DIRECTIONS =>
Beginning at the line that contains "green rectangle: (225, 224)", return every remaining line of the data below exactly; return nothing before it.

(Synthetic geometry scene data)
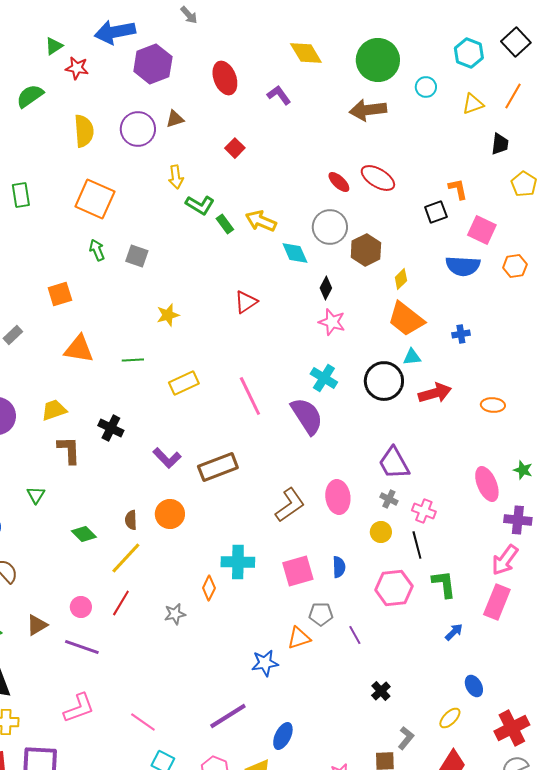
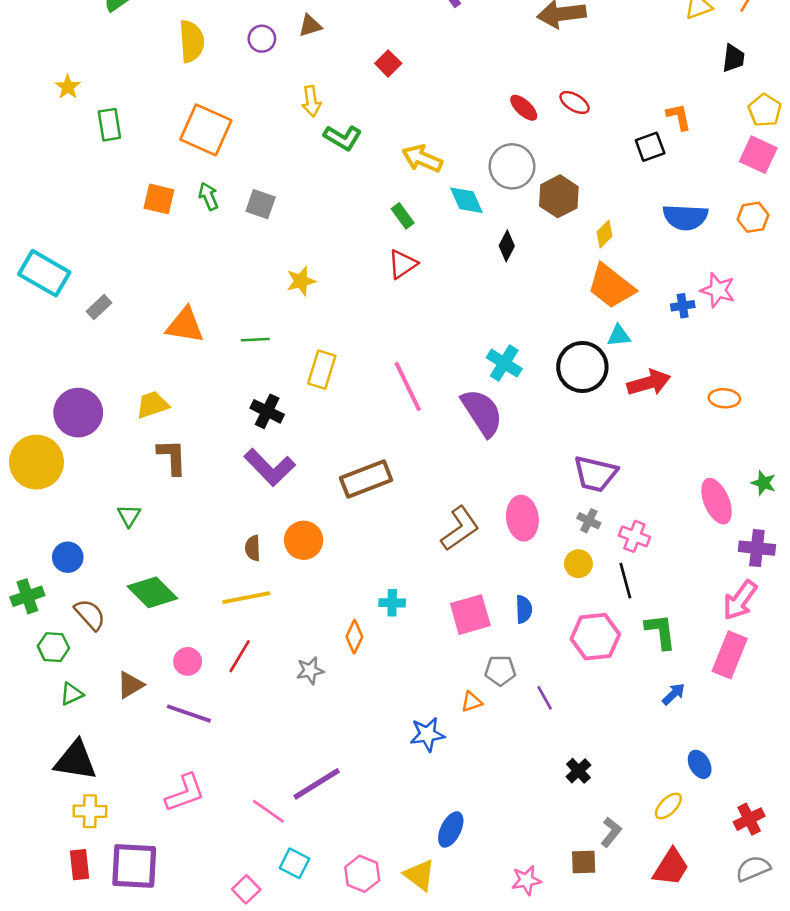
purple circle: (138, 129) -> (262, 39), size x0.6
red ellipse: (378, 178) -> (575, 103), size x0.7
green rectangle: (225, 224) -> (403, 216), moved
pink square: (482, 230) -> (758, 155), moved
orange square: (60, 294) -> (159, 199), moved, turned 30
pink star: (332, 322) -> (718, 290), moved
yellow rectangle: (184, 383) -> (322, 370), turned -48
black cross: (111, 428) -> (267, 411), moved
purple L-shape: (167, 458) -> (270, 467), moved, size x1.4
purple trapezoid: (394, 463) -> (595, 474), turned -48
green diamond: (84, 534) -> (152, 592), moved, size x1.5
yellow line: (126, 558) -> (246, 598), turned 36
cyan cross: (238, 562) -> (392, 603), size x0.6
orange triangle: (299, 638) -> (472, 702), size x0.7
purple line: (228, 716) -> (317, 784), moved
red cross: (512, 728) -> (749, 819), size x0.7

REPLY TO THE EXERCISE =>
green rectangle: (225, 224) -> (403, 216), moved
pink square: (482, 230) -> (758, 155), moved
orange square: (60, 294) -> (159, 199), moved, turned 30
pink star: (332, 322) -> (718, 290), moved
yellow rectangle: (184, 383) -> (322, 370), turned -48
black cross: (111, 428) -> (267, 411), moved
purple L-shape: (167, 458) -> (270, 467), moved, size x1.4
purple trapezoid: (394, 463) -> (595, 474), turned -48
green diamond: (84, 534) -> (152, 592), moved, size x1.5
yellow line: (126, 558) -> (246, 598), turned 36
cyan cross: (238, 562) -> (392, 603), size x0.6
orange triangle: (299, 638) -> (472, 702), size x0.7
purple line: (228, 716) -> (317, 784), moved
red cross: (512, 728) -> (749, 819), size x0.7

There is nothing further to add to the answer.